To be done —
Copy out every line of the change notes in all the items below, keeping each word and number as it stands. Do not include the pictures in your answer.

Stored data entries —
____________

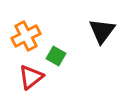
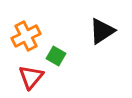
black triangle: rotated 20 degrees clockwise
red triangle: rotated 12 degrees counterclockwise
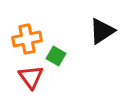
orange cross: moved 1 px right, 3 px down; rotated 16 degrees clockwise
red triangle: rotated 16 degrees counterclockwise
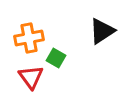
orange cross: moved 2 px right, 1 px up
green square: moved 2 px down
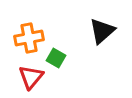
black triangle: rotated 8 degrees counterclockwise
red triangle: rotated 16 degrees clockwise
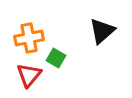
red triangle: moved 2 px left, 2 px up
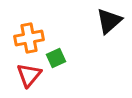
black triangle: moved 7 px right, 10 px up
green square: rotated 36 degrees clockwise
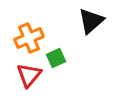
black triangle: moved 18 px left
orange cross: rotated 12 degrees counterclockwise
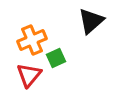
orange cross: moved 3 px right, 2 px down
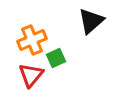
red triangle: moved 2 px right
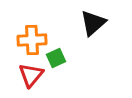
black triangle: moved 2 px right, 2 px down
orange cross: rotated 20 degrees clockwise
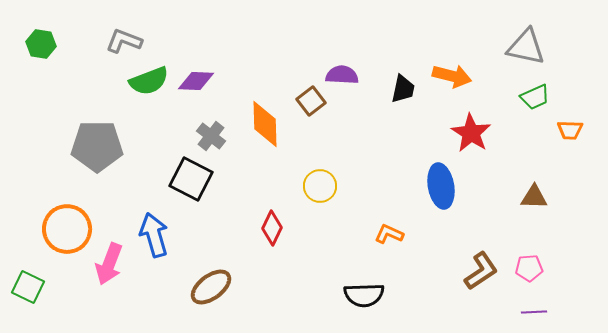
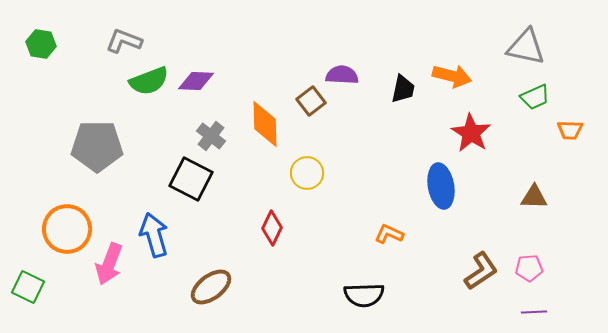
yellow circle: moved 13 px left, 13 px up
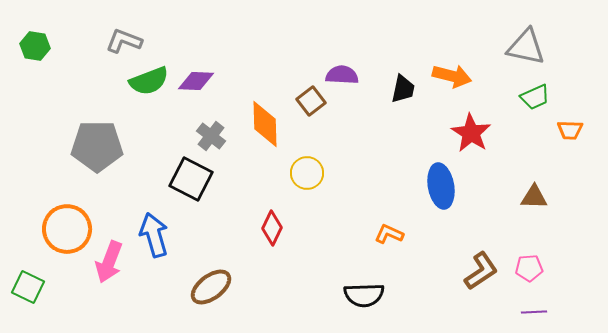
green hexagon: moved 6 px left, 2 px down
pink arrow: moved 2 px up
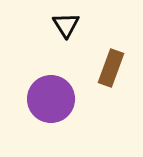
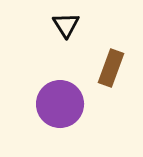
purple circle: moved 9 px right, 5 px down
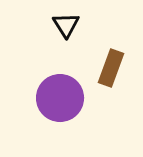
purple circle: moved 6 px up
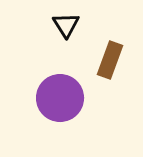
brown rectangle: moved 1 px left, 8 px up
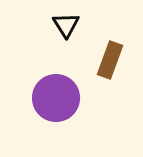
purple circle: moved 4 px left
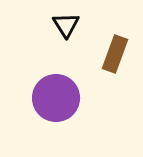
brown rectangle: moved 5 px right, 6 px up
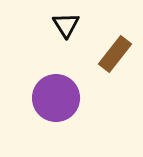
brown rectangle: rotated 18 degrees clockwise
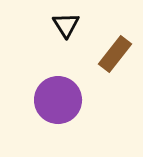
purple circle: moved 2 px right, 2 px down
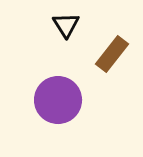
brown rectangle: moved 3 px left
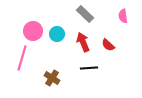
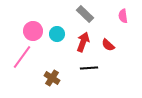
red arrow: rotated 42 degrees clockwise
pink line: moved 1 px up; rotated 20 degrees clockwise
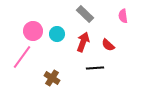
black line: moved 6 px right
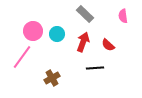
brown cross: rotated 28 degrees clockwise
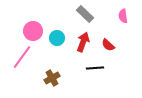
cyan circle: moved 4 px down
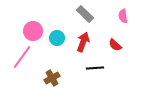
red semicircle: moved 7 px right
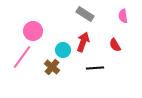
gray rectangle: rotated 12 degrees counterclockwise
cyan circle: moved 6 px right, 12 px down
red semicircle: rotated 16 degrees clockwise
brown cross: moved 11 px up; rotated 21 degrees counterclockwise
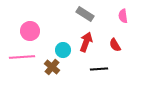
pink circle: moved 3 px left
red arrow: moved 3 px right
pink line: rotated 50 degrees clockwise
black line: moved 4 px right, 1 px down
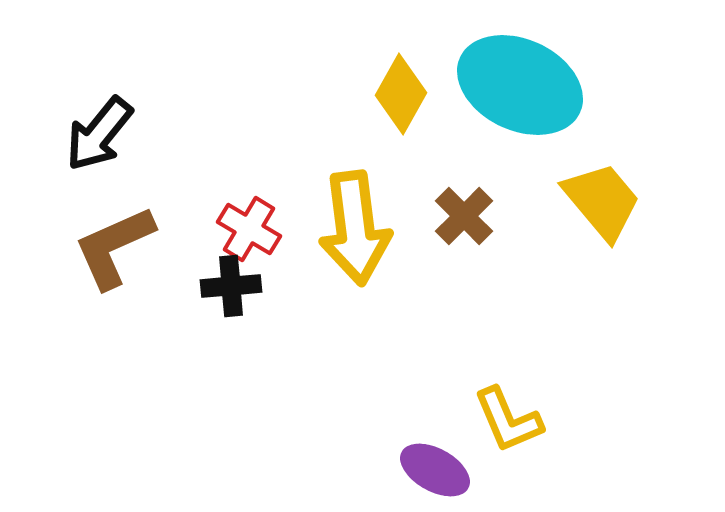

____________

Correct result —
black triangle: rotated 20 degrees clockwise
red triangle: rotated 12 degrees counterclockwise
orange cross: moved 1 px right, 3 px down; rotated 16 degrees clockwise
red triangle: rotated 16 degrees counterclockwise
orange cross: moved 2 px right, 1 px up
green square: moved 2 px down
black triangle: rotated 8 degrees counterclockwise
red triangle: rotated 16 degrees clockwise
red triangle: moved 2 px left, 2 px up
black triangle: moved 7 px right, 10 px up
green square: rotated 36 degrees clockwise
black triangle: moved 18 px left
orange cross: rotated 12 degrees counterclockwise
orange cross: moved 3 px right, 2 px down
red triangle: moved 2 px right
black triangle: moved 2 px right, 2 px down
orange cross: rotated 20 degrees clockwise
yellow circle: moved 13 px left, 13 px up
green hexagon: moved 6 px left, 2 px down
pink arrow: moved 2 px up
purple circle: moved 9 px right, 5 px down
purple circle: moved 6 px up
brown rectangle: moved 1 px left, 8 px up
purple circle: moved 4 px left
brown rectangle: moved 5 px right, 6 px up
brown rectangle: rotated 18 degrees clockwise
purple circle: moved 2 px right, 2 px down
brown rectangle: moved 3 px left
red arrow: rotated 42 degrees clockwise
pink line: moved 1 px up; rotated 20 degrees clockwise
black line: moved 6 px right
brown cross: rotated 28 degrees clockwise
cyan circle: moved 4 px down
red semicircle: moved 7 px right
gray rectangle: rotated 12 degrees counterclockwise
cyan circle: moved 6 px right, 12 px down
red semicircle: rotated 16 degrees clockwise
brown cross: moved 11 px up; rotated 21 degrees counterclockwise
pink circle: moved 3 px left
red arrow: moved 3 px right
pink line: rotated 50 degrees clockwise
black line: moved 4 px right, 1 px down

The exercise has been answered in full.